Stored items
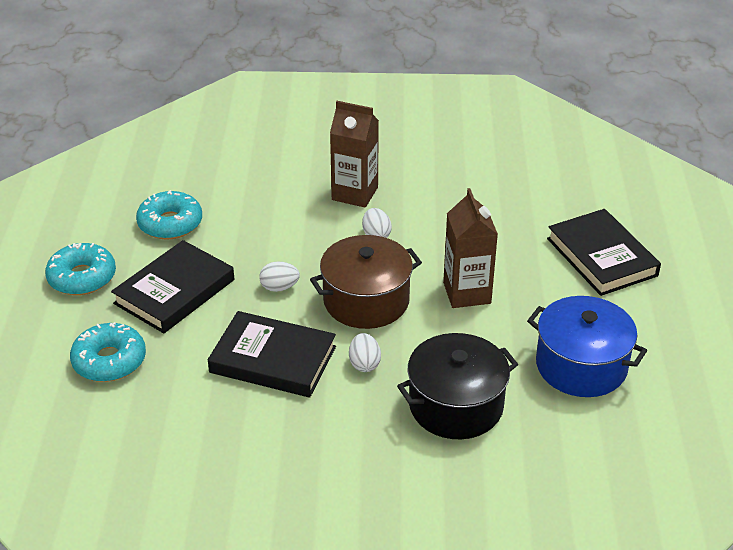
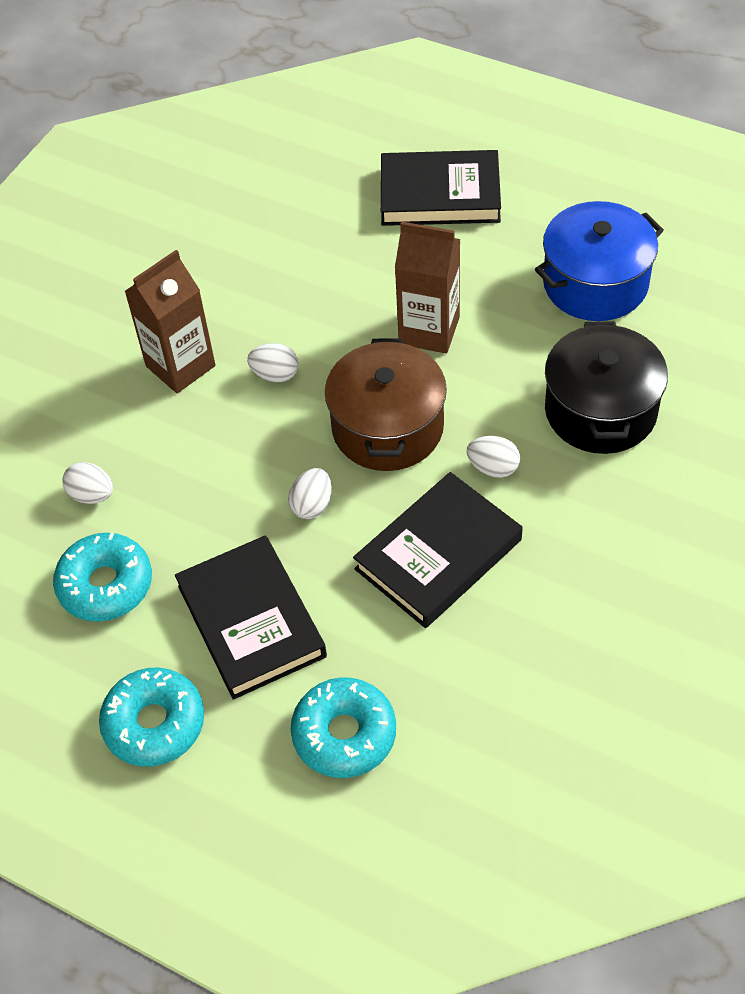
camera: 60 degrees left, 15 degrees up
(232, 195) = (92, 495): none -> white egg

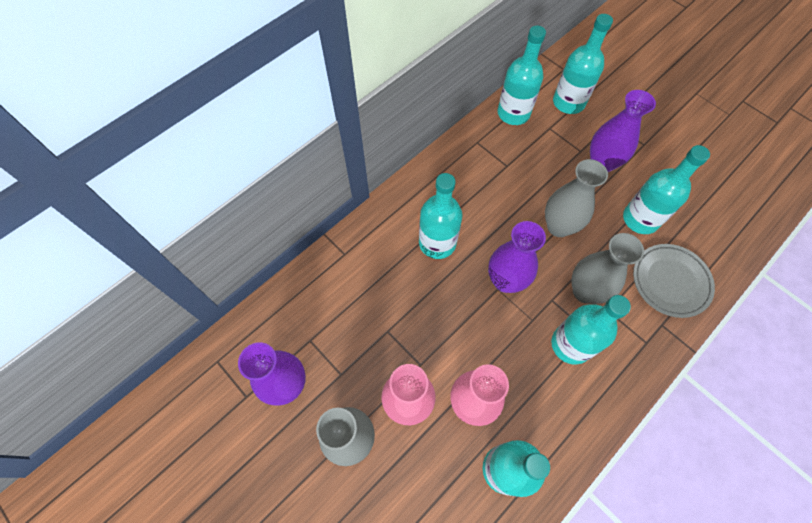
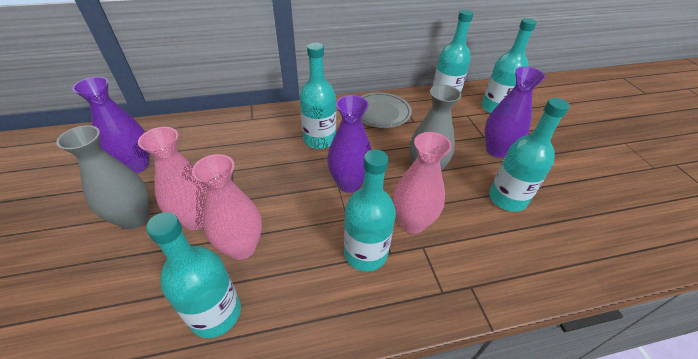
camera: 30 degrees right, 20 degrees down
(585, 291) = (412, 222): grey vase -> pink vase
(670, 281) = (506, 257): grey plate -> grey plate (381, 113)

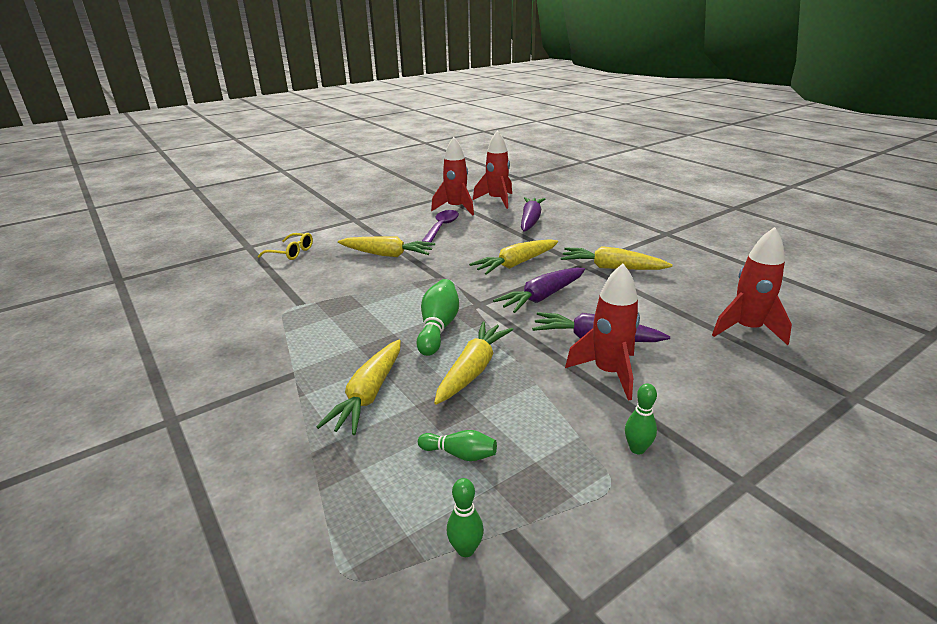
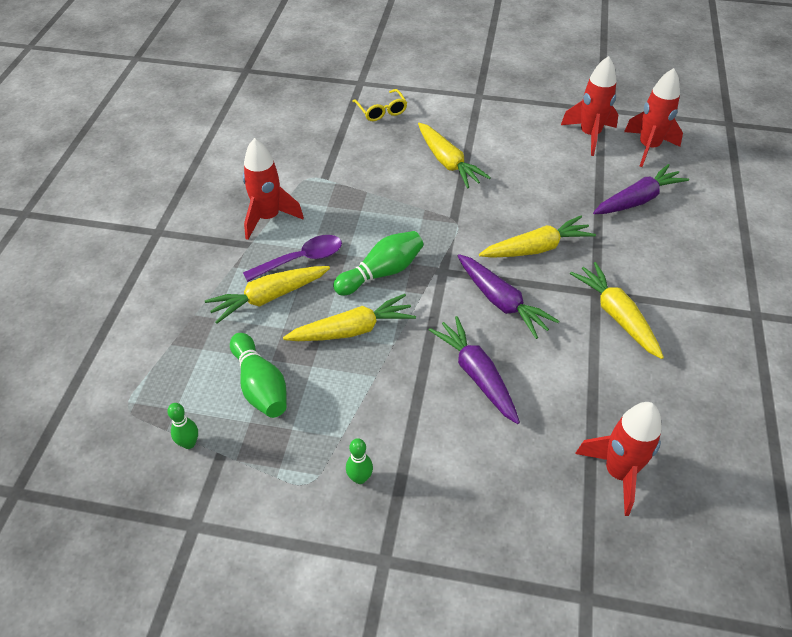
camera: 45 degrees right, 20 degrees up
(441, 227) = (538, 155): purple spoon -> purple spoon (301, 259)
(460, 454) = (260, 386): green bowling pin -> green bowling pin, size x1.71
(516, 264) = (536, 248): yellow carrot -> yellow carrot turned 150 degrees clockwise
(542, 297) = (501, 302): purple carrot -> purple carrot turned 135 degrees counterclockwise
(608, 373) = (436, 411): red rocket -> red rocket (268, 218)

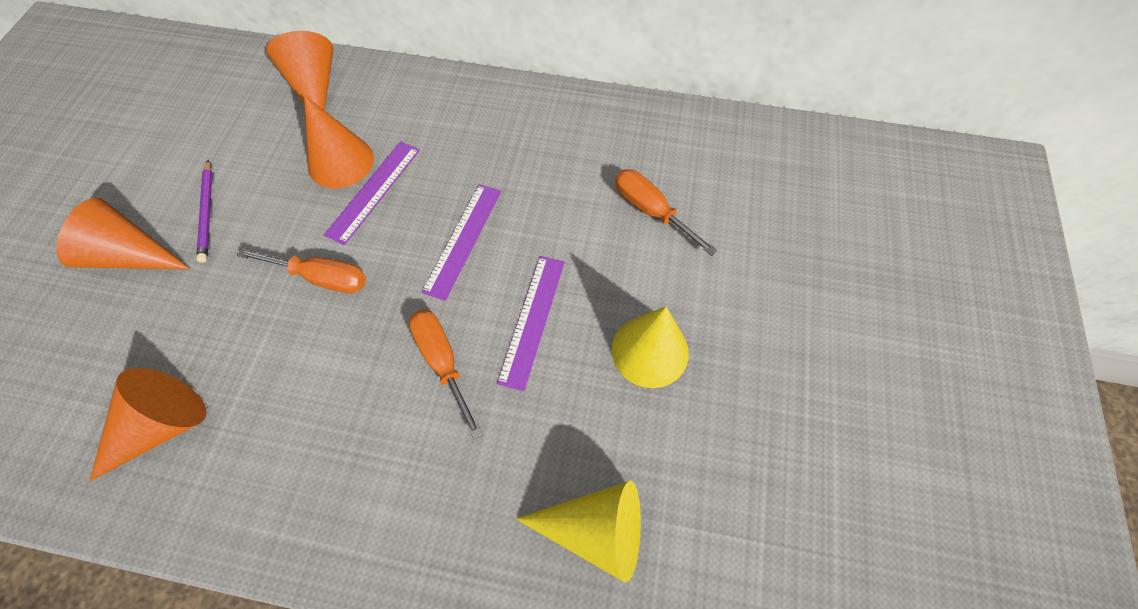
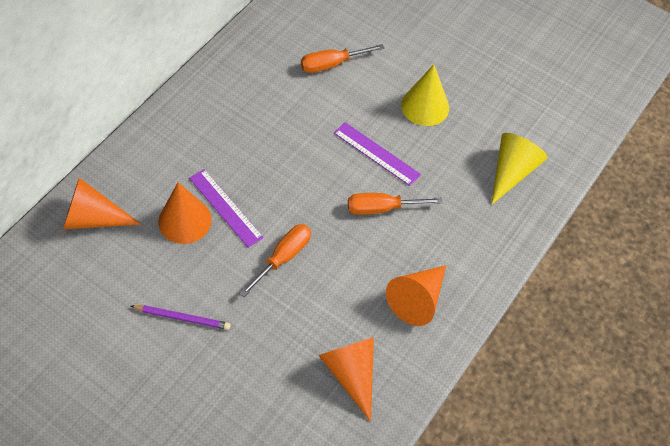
camera: 70 degrees left, 5 degrees down
(132, 255) = (195, 376): orange cone -> orange cone (417, 299)
(463, 240) = (297, 169): purple ruler -> none

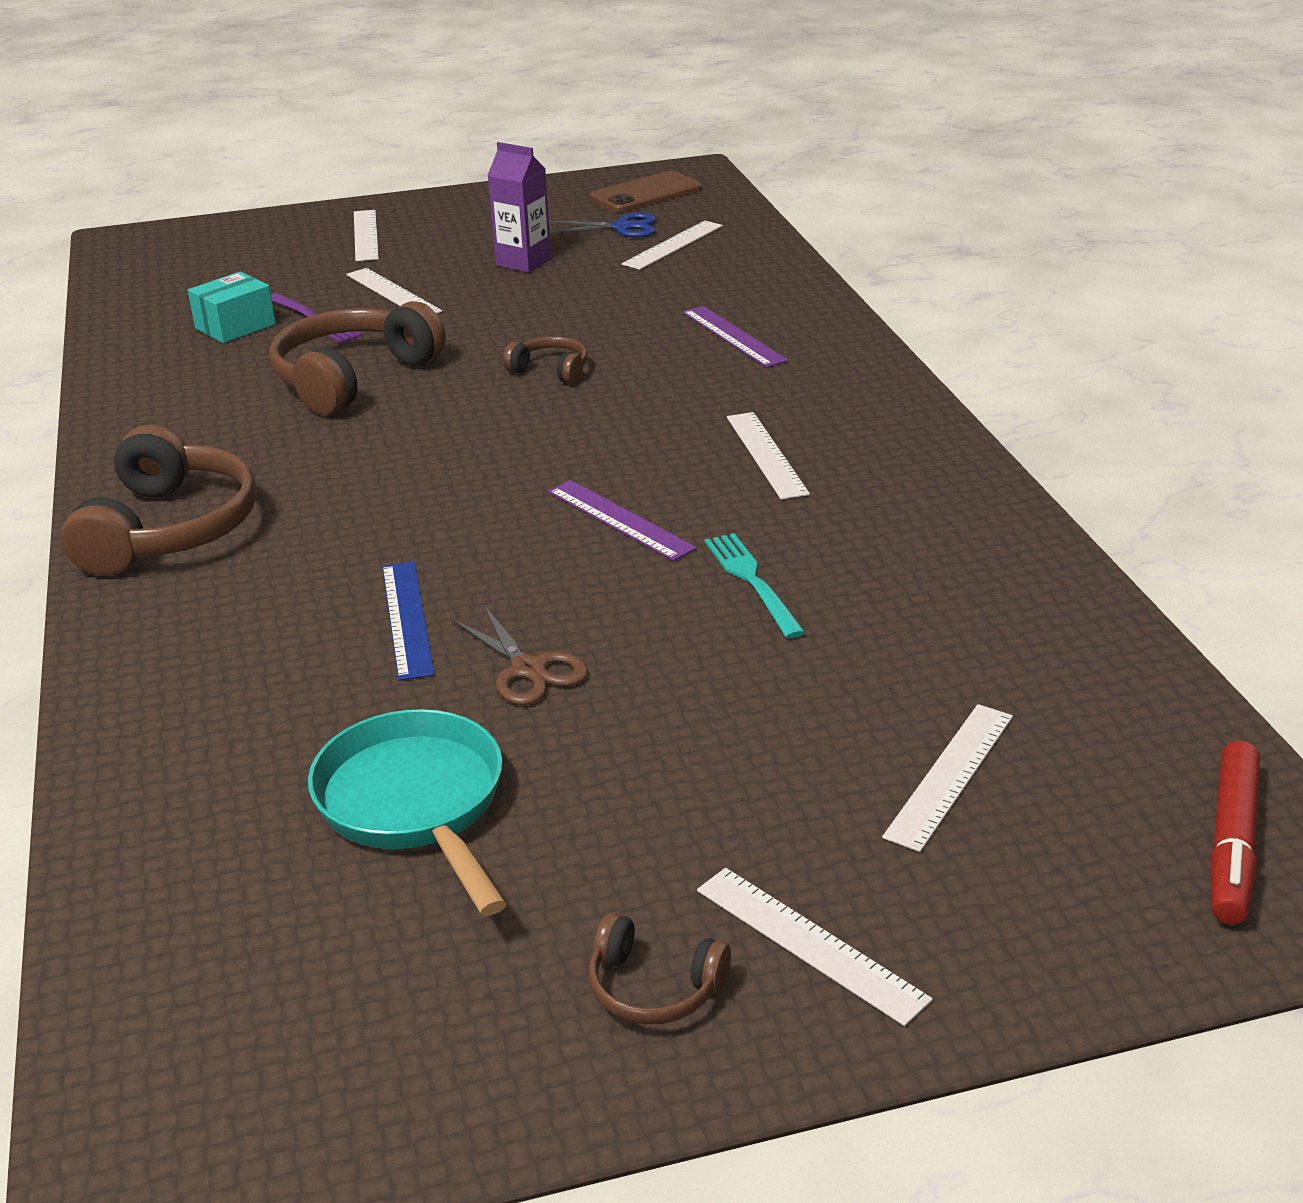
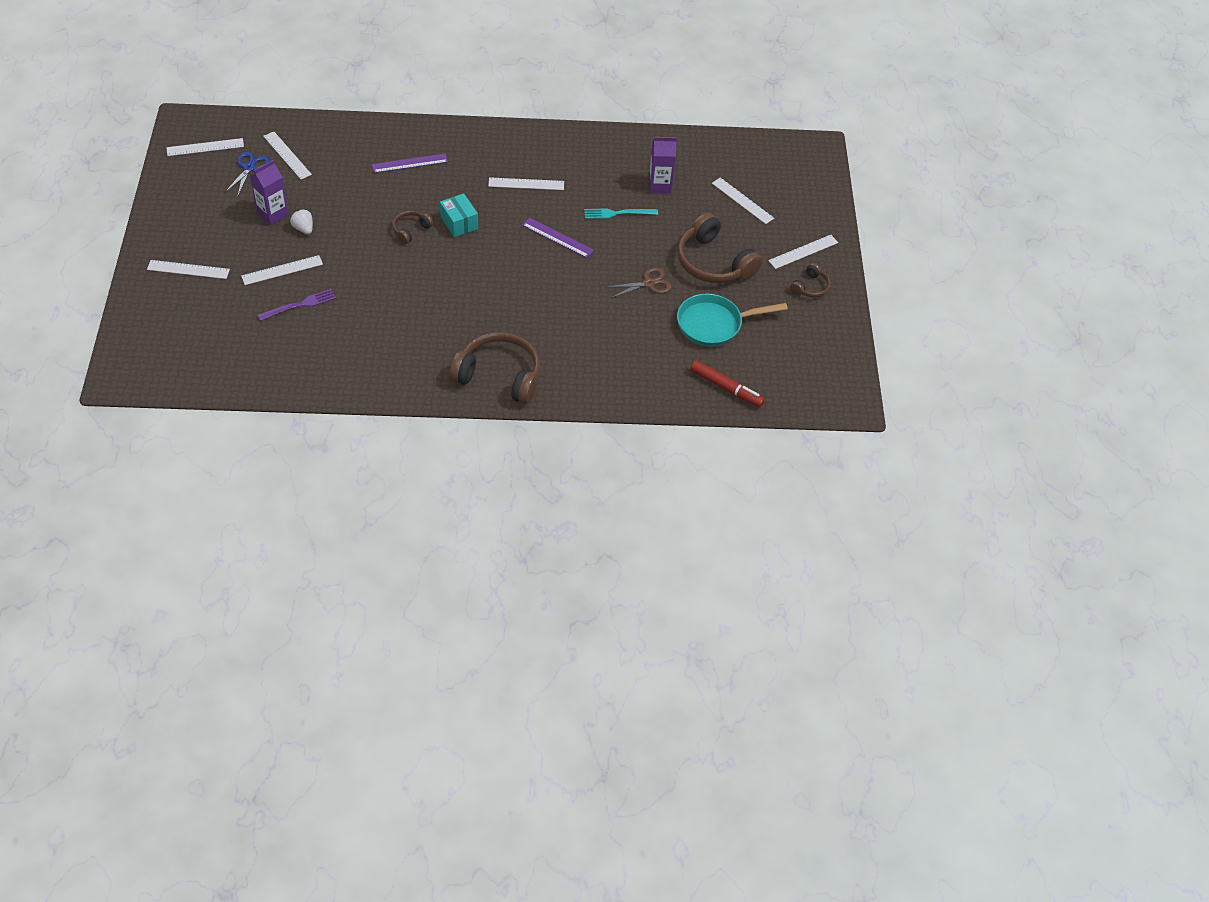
camera: 80 degrees left, 20 degrees up
(235, 326) = (288, 337): turquoise box -> turquoise box (459, 223)
(353, 378) = (380, 299): brown headphones -> brown headphones (713, 262)
(407, 619) = (603, 310): blue ruler -> none
(501, 289) = (303, 229): none -> white strawberry
(620, 520) = (557, 237): purple ruler -> purple ruler turned 60 degrees clockwise
(646, 193) = (205, 147): brown phone -> white ruler
(899, 624) = (660, 186): none -> purple carton
(1232, 844) = (791, 157): red marker -> red marker (726, 388)

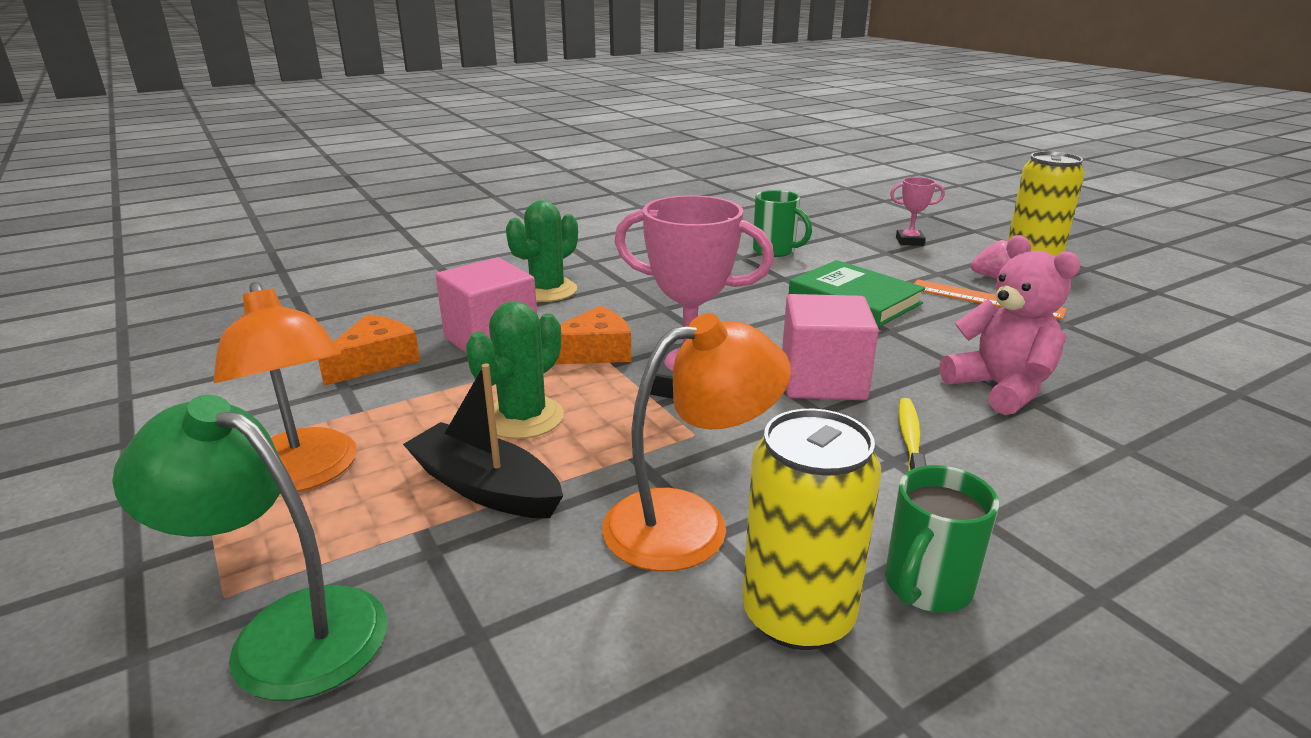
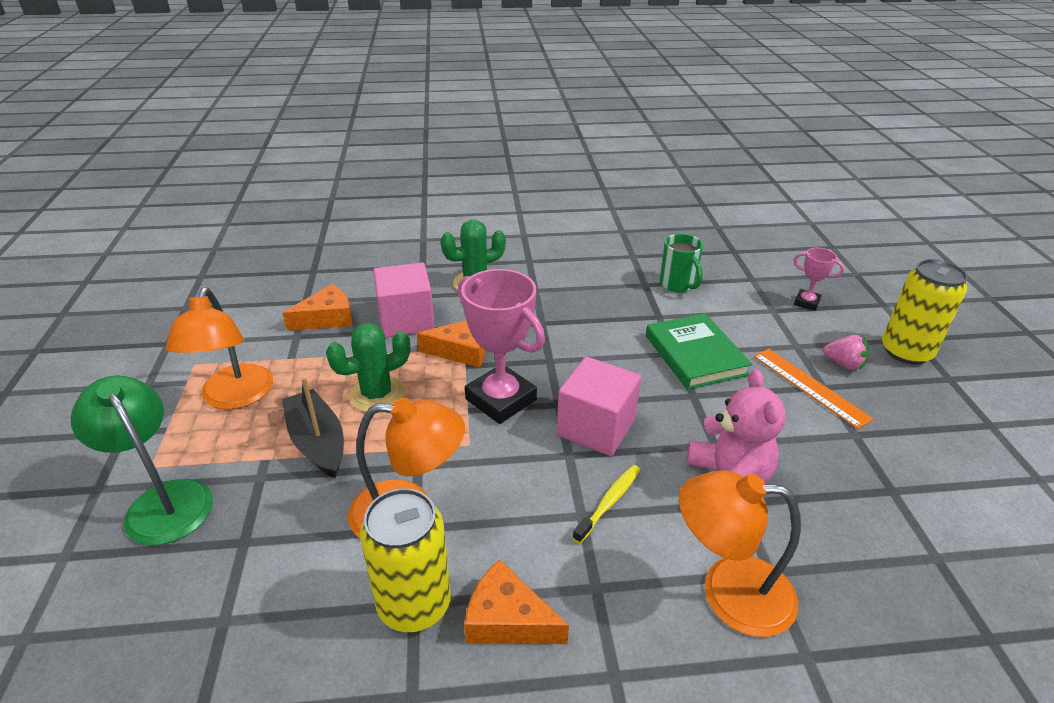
camera: 25 degrees right, 10 degrees up
(926, 587) = (507, 619): green mug -> orange cheese
(1112, 478) = (728, 592): none -> orange lamp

PROBLEM DETAILS: Exact repeats of the lines from the first one in the data through the line containing "camera: 45 degrees right, 20 degrees up" make up the answer. Pictures do not.

FINISHED EXERCISE:
camera: 60 degrees left, 15 degrees up
(232, 195) = (92, 495): none -> white egg

camera: 30 degrees right, 20 degrees down
(585, 291) = (412, 222): grey vase -> pink vase
(670, 281) = (506, 257): grey plate -> grey plate (381, 113)

camera: 45 degrees right, 20 degrees up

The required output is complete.